A run of records:
• • • • •
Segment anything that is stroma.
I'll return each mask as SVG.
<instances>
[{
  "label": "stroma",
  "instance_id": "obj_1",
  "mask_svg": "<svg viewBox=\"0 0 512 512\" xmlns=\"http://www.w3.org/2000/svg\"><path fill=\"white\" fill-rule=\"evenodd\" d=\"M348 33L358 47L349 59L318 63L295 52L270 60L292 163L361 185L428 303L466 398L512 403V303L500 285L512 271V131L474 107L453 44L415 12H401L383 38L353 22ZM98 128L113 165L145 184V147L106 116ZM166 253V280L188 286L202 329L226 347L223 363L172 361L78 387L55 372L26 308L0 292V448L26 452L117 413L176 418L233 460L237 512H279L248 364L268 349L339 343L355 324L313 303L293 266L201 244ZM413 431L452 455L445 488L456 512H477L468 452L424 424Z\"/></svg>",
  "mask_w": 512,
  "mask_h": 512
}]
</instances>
• • • • •
→ **Short exercise**
Please repeat the listing exactly, with nothing left out.

→ **Solution**
Segment anything that is stroma.
I'll return each mask as SVG.
<instances>
[{
  "label": "stroma",
  "instance_id": "obj_1",
  "mask_svg": "<svg viewBox=\"0 0 512 512\" xmlns=\"http://www.w3.org/2000/svg\"><path fill=\"white\" fill-rule=\"evenodd\" d=\"M348 33L358 47L349 59L318 63L295 52L270 60L292 163L361 185L428 303L466 398L512 403V303L500 285L512 271V131L474 107L453 44L415 12H401L383 38L353 22ZM98 128L113 165L145 184V147L106 116ZM166 253V280L188 286L202 329L226 347L223 363L172 361L78 387L55 372L26 308L0 292V448L26 452L117 413L176 418L233 460L237 512H279L248 364L268 349L339 343L355 324L313 303L293 266L201 244ZM413 431L452 455L445 488L456 512H477L468 452L424 424Z\"/></svg>",
  "mask_w": 512,
  "mask_h": 512
}]
</instances>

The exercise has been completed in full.